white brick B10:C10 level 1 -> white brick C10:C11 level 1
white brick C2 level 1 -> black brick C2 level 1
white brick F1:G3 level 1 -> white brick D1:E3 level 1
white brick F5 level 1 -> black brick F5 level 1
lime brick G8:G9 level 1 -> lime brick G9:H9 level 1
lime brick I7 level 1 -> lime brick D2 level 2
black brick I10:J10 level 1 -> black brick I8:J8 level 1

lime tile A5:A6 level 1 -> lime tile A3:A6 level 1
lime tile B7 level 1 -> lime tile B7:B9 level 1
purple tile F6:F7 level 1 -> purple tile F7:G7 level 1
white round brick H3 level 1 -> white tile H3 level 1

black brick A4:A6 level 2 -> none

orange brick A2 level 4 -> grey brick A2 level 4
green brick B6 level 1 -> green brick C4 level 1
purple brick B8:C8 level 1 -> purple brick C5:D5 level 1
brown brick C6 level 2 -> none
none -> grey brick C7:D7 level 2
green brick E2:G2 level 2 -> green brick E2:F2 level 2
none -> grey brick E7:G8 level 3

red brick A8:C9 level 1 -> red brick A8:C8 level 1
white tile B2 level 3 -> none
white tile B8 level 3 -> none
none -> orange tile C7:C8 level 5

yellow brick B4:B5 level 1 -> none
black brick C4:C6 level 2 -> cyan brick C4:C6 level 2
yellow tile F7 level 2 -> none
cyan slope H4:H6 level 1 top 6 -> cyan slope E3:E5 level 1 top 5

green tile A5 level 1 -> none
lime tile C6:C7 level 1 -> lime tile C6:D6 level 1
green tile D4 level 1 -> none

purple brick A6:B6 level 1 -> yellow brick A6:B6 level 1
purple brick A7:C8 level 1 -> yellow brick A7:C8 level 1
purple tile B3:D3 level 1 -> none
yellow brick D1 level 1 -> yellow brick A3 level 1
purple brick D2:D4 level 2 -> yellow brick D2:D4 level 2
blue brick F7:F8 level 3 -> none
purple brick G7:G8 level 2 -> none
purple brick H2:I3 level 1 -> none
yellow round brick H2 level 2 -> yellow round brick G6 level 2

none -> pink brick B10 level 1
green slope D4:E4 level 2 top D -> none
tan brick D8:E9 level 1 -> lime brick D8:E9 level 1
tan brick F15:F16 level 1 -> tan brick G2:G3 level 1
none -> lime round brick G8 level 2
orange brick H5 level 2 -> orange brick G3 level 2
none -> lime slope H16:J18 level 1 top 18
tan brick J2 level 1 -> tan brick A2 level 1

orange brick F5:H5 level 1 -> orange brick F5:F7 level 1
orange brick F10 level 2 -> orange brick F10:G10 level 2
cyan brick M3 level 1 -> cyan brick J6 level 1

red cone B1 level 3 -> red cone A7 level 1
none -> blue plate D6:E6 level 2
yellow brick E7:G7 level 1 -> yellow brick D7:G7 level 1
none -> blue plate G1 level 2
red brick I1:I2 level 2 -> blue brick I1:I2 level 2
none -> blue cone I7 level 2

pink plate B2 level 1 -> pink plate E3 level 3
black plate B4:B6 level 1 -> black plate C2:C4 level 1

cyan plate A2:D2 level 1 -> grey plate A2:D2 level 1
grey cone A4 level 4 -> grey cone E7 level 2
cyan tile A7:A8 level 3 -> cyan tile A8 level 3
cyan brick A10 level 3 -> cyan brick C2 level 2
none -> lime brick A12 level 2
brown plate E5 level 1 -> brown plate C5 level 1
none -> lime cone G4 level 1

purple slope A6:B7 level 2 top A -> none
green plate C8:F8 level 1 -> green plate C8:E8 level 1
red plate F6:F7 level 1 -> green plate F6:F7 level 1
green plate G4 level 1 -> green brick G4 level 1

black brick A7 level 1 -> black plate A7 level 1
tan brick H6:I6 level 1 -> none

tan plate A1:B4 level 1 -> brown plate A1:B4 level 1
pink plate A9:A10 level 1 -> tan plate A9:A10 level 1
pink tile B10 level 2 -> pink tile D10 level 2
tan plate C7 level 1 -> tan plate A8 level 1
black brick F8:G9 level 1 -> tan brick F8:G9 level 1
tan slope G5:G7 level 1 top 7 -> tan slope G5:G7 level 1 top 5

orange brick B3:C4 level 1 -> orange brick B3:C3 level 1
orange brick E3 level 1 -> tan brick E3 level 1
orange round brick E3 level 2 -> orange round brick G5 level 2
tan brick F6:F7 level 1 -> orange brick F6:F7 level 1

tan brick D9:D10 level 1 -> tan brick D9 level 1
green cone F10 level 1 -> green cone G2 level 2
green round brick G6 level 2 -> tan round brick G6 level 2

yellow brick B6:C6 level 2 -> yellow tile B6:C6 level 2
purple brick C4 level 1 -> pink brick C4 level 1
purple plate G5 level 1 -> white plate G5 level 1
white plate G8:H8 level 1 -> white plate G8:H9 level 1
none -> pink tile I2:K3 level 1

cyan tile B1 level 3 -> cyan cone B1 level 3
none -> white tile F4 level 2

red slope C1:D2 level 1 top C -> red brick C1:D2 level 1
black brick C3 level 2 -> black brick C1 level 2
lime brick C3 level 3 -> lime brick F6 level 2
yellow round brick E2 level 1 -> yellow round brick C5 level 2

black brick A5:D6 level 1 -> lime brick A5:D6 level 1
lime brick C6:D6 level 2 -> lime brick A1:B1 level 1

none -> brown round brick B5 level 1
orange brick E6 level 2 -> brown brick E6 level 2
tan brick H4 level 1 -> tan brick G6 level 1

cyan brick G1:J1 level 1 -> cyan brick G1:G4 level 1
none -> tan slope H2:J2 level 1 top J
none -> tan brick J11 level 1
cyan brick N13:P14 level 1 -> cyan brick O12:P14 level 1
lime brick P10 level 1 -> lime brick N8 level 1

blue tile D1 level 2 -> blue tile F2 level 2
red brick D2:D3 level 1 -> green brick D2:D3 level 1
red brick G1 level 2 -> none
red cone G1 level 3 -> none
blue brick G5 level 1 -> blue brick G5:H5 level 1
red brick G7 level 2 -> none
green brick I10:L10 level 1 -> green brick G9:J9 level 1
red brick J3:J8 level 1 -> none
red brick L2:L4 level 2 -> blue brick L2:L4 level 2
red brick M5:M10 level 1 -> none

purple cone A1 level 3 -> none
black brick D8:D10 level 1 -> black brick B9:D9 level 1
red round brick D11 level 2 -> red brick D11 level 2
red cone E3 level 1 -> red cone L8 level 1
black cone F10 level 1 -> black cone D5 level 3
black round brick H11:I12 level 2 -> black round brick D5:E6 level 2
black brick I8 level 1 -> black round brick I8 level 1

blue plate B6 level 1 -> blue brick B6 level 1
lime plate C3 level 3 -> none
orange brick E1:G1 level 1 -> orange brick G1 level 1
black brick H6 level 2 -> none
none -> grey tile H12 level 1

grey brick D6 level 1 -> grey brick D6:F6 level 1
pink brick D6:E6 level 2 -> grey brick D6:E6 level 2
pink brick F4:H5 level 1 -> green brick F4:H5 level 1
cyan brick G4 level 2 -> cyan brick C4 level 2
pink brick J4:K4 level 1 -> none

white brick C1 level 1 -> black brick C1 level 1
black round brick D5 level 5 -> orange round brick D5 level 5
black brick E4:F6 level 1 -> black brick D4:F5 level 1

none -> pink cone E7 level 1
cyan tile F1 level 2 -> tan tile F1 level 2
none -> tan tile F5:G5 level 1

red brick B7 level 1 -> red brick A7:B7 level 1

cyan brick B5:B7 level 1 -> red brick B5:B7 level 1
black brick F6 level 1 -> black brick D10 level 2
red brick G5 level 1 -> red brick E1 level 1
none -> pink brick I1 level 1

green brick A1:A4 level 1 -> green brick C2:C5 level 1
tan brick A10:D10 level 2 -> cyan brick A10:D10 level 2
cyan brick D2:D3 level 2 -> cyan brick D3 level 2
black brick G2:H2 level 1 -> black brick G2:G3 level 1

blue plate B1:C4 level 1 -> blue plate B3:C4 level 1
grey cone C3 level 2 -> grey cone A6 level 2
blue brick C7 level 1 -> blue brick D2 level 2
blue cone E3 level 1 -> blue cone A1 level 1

● ● ●

Exactly the lines above from the one with "red cone B1 level 3 -> red cone A7 level 1" to the one with "black brick A7", both included, are to be quoted; leave the rest out.

red cone B1 level 3 -> red cone A7 level 1
none -> blue plate D6:E6 level 2
yellow brick E7:G7 level 1 -> yellow brick D7:G7 level 1
none -> blue plate G1 level 2
red brick I1:I2 level 2 -> blue brick I1:I2 level 2
none -> blue cone I7 level 2

pink plate B2 level 1 -> pink plate E3 level 3
black plate B4:B6 level 1 -> black plate C2:C4 level 1

cyan plate A2:D2 level 1 -> grey plate A2:D2 level 1
grey cone A4 level 4 -> grey cone E7 level 2
cyan tile A7:A8 level 3 -> cyan tile A8 level 3
cyan brick A10 level 3 -> cyan brick C2 level 2
none -> lime brick A12 level 2
brown plate E5 level 1 -> brown plate C5 level 1
none -> lime cone G4 level 1

purple slope A6:B7 level 2 top A -> none
green plate C8:F8 level 1 -> green plate C8:E8 level 1
red plate F6:F7 level 1 -> green plate F6:F7 level 1
green plate G4 level 1 -> green brick G4 level 1

black brick A7 level 1 -> black plate A7 level 1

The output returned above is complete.